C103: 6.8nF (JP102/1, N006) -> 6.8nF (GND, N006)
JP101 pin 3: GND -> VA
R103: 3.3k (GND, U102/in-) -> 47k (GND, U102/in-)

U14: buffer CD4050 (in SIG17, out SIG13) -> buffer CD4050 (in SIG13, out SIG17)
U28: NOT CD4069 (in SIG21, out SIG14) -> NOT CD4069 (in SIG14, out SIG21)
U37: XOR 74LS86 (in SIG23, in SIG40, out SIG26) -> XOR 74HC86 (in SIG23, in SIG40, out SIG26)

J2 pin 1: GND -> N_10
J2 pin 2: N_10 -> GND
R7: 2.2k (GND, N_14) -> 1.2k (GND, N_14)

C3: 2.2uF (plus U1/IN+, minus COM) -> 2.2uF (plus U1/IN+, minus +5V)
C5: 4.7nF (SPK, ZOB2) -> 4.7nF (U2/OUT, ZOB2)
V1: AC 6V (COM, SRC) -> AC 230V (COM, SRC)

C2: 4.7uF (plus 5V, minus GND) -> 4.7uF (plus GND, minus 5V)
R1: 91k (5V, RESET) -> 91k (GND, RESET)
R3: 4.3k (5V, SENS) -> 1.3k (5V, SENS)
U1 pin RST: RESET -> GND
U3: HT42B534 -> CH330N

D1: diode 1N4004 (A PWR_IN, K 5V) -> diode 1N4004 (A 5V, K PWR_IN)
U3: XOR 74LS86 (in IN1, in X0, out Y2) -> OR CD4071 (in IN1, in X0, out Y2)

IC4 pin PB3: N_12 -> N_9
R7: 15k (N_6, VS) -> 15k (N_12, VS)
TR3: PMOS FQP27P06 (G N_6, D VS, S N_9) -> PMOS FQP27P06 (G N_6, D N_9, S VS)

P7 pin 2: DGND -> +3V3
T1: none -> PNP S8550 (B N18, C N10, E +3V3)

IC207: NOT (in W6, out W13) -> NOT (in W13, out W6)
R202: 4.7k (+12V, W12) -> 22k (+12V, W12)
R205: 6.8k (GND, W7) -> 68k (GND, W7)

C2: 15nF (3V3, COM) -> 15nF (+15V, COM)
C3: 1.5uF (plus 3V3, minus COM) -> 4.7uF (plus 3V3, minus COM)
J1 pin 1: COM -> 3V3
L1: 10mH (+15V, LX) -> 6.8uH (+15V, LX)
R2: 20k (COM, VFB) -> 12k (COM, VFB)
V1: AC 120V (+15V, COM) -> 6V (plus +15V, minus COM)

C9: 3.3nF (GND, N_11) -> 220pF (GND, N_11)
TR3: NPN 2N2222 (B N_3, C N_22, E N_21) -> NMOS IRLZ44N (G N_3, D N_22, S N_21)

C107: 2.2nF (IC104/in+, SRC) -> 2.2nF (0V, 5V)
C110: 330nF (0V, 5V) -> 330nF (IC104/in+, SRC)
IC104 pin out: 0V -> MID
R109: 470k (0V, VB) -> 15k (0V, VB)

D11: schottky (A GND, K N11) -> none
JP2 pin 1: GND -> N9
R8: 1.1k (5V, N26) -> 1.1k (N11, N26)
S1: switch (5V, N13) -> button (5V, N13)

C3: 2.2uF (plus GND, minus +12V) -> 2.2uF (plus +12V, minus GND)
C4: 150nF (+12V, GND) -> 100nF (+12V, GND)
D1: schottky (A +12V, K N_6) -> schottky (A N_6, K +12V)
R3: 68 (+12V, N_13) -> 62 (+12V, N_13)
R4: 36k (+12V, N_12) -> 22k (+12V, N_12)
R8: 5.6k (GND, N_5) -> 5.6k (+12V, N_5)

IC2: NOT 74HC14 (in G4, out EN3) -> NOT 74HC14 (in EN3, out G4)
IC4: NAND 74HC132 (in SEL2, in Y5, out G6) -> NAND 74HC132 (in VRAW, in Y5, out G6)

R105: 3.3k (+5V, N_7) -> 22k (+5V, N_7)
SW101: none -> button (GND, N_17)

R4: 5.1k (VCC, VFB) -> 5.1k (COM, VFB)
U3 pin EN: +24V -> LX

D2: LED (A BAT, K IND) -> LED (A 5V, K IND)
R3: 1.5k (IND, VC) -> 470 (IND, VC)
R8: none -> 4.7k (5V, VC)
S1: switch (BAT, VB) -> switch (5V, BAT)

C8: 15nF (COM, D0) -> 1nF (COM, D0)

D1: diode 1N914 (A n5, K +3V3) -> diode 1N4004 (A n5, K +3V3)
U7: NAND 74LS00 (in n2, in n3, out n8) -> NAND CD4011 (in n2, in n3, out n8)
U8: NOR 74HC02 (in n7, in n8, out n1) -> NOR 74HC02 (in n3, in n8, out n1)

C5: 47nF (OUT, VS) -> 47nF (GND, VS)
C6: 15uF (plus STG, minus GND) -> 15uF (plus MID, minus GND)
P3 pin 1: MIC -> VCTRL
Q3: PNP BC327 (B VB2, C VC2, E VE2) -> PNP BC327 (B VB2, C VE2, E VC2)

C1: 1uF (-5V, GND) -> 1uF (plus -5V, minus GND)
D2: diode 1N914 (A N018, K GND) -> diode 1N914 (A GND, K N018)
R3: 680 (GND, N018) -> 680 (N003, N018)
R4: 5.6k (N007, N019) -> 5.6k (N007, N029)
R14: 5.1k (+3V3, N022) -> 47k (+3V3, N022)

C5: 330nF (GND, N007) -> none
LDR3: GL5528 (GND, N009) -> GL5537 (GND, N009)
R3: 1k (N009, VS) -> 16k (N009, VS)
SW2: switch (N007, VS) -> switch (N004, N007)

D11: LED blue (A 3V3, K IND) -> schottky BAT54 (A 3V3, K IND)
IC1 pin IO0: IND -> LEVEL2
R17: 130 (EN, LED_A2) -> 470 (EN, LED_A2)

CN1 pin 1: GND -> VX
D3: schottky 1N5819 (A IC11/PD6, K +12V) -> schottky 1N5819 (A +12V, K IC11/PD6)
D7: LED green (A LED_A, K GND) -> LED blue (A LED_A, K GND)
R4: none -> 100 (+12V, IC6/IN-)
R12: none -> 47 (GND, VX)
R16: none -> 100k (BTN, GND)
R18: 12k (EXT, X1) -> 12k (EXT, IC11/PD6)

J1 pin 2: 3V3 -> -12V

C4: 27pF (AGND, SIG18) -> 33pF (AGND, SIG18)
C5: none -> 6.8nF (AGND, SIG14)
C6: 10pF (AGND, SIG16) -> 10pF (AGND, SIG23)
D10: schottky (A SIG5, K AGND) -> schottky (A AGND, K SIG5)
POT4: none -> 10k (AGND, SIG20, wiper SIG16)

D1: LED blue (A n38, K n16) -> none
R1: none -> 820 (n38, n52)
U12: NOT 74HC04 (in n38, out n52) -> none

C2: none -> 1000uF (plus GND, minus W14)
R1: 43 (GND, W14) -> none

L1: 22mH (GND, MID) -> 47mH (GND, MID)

****************************************

> [Work instructions]: Your task is to repeat every entry exactly.

> [Output for this task]:
C103: 6.8nF (JP102/1, N006) -> 6.8nF (GND, N006)
JP101 pin 3: GND -> VA
R103: 3.3k (GND, U102/in-) -> 47k (GND, U102/in-)

U14: buffer CD4050 (in SIG17, out SIG13) -> buffer CD4050 (in SIG13, out SIG17)
U28: NOT CD4069 (in SIG21, out SIG14) -> NOT CD4069 (in SIG14, out SIG21)
U37: XOR 74LS86 (in SIG23, in SIG40, out SIG26) -> XOR 74HC86 (in SIG23, in SIG40, out SIG26)

J2 pin 1: GND -> N_10
J2 pin 2: N_10 -> GND
R7: 2.2k (GND, N_14) -> 1.2k (GND, N_14)

C3: 2.2uF (plus U1/IN+, minus COM) -> 2.2uF (plus U1/IN+, minus +5V)
C5: 4.7nF (SPK, ZOB2) -> 4.7nF (U2/OUT, ZOB2)
V1: AC 6V (COM, SRC) -> AC 230V (COM, SRC)

C2: 4.7uF (plus 5V, minus GND) -> 4.7uF (plus GND, minus 5V)
R1: 91k (5V, RESET) -> 91k (GND, RESET)
R3: 4.3k (5V, SENS) -> 1.3k (5V, SENS)
U1 pin RST: RESET -> GND
U3: HT42B534 -> CH330N

D1: diode 1N4004 (A PWR_IN, K 5V) -> diode 1N4004 (A 5V, K PWR_IN)
U3: XOR 74LS86 (in IN1, in X0, out Y2) -> OR CD4071 (in IN1, in X0, out Y2)

IC4 pin PB3: N_12 -> N_9
R7: 15k (N_6, VS) -> 15k (N_12, VS)
TR3: PMOS FQP27P06 (G N_6, D VS, S N_9) -> PMOS FQP27P06 (G N_6, D N_9, S VS)

P7 pin 2: DGND -> +3V3
T1: none -> PNP S8550 (B N18, C N10, E +3V3)

IC207: NOT (in W6, out W13) -> NOT (in W13, out W6)
R202: 4.7k (+12V, W12) -> 22k (+12V, W12)
R205: 6.8k (GND, W7) -> 68k (GND, W7)

C2: 15nF (3V3, COM) -> 15nF (+15V, COM)
C3: 1.5uF (plus 3V3, minus COM) -> 4.7uF (plus 3V3, minus COM)
J1 pin 1: COM -> 3V3
L1: 10mH (+15V, LX) -> 6.8uH (+15V, LX)
R2: 20k (COM, VFB) -> 12k (COM, VFB)
V1: AC 120V (+15V, COM) -> 6V (plus +15V, minus COM)

C9: 3.3nF (GND, N_11) -> 220pF (GND, N_11)
TR3: NPN 2N2222 (B N_3, C N_22, E N_21) -> NMOS IRLZ44N (G N_3, D N_22, S N_21)

C107: 2.2nF (IC104/in+, SRC) -> 2.2nF (0V, 5V)
C110: 330nF (0V, 5V) -> 330nF (IC104/in+, SRC)
IC104 pin out: 0V -> MID
R109: 470k (0V, VB) -> 15k (0V, VB)

D11: schottky (A GND, K N11) -> none
JP2 pin 1: GND -> N9
R8: 1.1k (5V, N26) -> 1.1k (N11, N26)
S1: switch (5V, N13) -> button (5V, N13)

C3: 2.2uF (plus GND, minus +12V) -> 2.2uF (plus +12V, minus GND)
C4: 150nF (+12V, GND) -> 100nF (+12V, GND)
D1: schottky (A +12V, K N_6) -> schottky (A N_6, K +12V)
R3: 68 (+12V, N_13) -> 62 (+12V, N_13)
R4: 36k (+12V, N_12) -> 22k (+12V, N_12)
R8: 5.6k (GND, N_5) -> 5.6k (+12V, N_5)

IC2: NOT 74HC14 (in G4, out EN3) -> NOT 74HC14 (in EN3, out G4)
IC4: NAND 74HC132 (in SEL2, in Y5, out G6) -> NAND 74HC132 (in VRAW, in Y5, out G6)

R105: 3.3k (+5V, N_7) -> 22k (+5V, N_7)
SW101: none -> button (GND, N_17)

R4: 5.1k (VCC, VFB) -> 5.1k (COM, VFB)
U3 pin EN: +24V -> LX

D2: LED (A BAT, K IND) -> LED (A 5V, K IND)
R3: 1.5k (IND, VC) -> 470 (IND, VC)
R8: none -> 4.7k (5V, VC)
S1: switch (BAT, VB) -> switch (5V, BAT)

C8: 15nF (COM, D0) -> 1nF (COM, D0)

D1: diode 1N914 (A n5, K +3V3) -> diode 1N4004 (A n5, K +3V3)
U7: NAND 74LS00 (in n2, in n3, out n8) -> NAND CD4011 (in n2, in n3, out n8)
U8: NOR 74HC02 (in n7, in n8, out n1) -> NOR 74HC02 (in n3, in n8, out n1)

C5: 47nF (OUT, VS) -> 47nF (GND, VS)
C6: 15uF (plus STG, minus GND) -> 15uF (plus MID, minus GND)
P3 pin 1: MIC -> VCTRL
Q3: PNP BC327 (B VB2, C VC2, E VE2) -> PNP BC327 (B VB2, C VE2, E VC2)

C1: 1uF (-5V, GND) -> 1uF (plus -5V, minus GND)
D2: diode 1N914 (A N018, K GND) -> diode 1N914 (A GND, K N018)
R3: 680 (GND, N018) -> 680 (N003, N018)
R4: 5.6k (N007, N019) -> 5.6k (N007, N029)
R14: 5.1k (+3V3, N022) -> 47k (+3V3, N022)

C5: 330nF (GND, N007) -> none
LDR3: GL5528 (GND, N009) -> GL5537 (GND, N009)
R3: 1k (N009, VS) -> 16k (N009, VS)
SW2: switch (N007, VS) -> switch (N004, N007)

D11: LED blue (A 3V3, K IND) -> schottky BAT54 (A 3V3, K IND)
IC1 pin IO0: IND -> LEVEL2
R17: 130 (EN, LED_A2) -> 470 (EN, LED_A2)

CN1 pin 1: GND -> VX
D3: schottky 1N5819 (A IC11/PD6, K +12V) -> schottky 1N5819 (A +12V, K IC11/PD6)
D7: LED green (A LED_A, K GND) -> LED blue (A LED_A, K GND)
R4: none -> 100 (+12V, IC6/IN-)
R12: none -> 47 (GND, VX)
R16: none -> 100k (BTN, GND)
R18: 12k (EXT, X1) -> 12k (EXT, IC11/PD6)

J1 pin 2: 3V3 -> -12V

C4: 27pF (AGND, SIG18) -> 33pF (AGND, SIG18)
C5: none -> 6.8nF (AGND, SIG14)
C6: 10pF (AGND, SIG16) -> 10pF (AGND, SIG23)
D10: schottky (A SIG5, K AGND) -> schottky (A AGND, K SIG5)
POT4: none -> 10k (AGND, SIG20, wiper SIG16)

D1: LED blue (A n38, K n16) -> none
R1: none -> 820 (n38, n52)
U12: NOT 74HC04 (in n38, out n52) -> none

C2: none -> 1000uF (plus GND, minus W14)
R1: 43 (GND, W14) -> none

L1: 22mH (GND, MID) -> 47mH (GND, MID)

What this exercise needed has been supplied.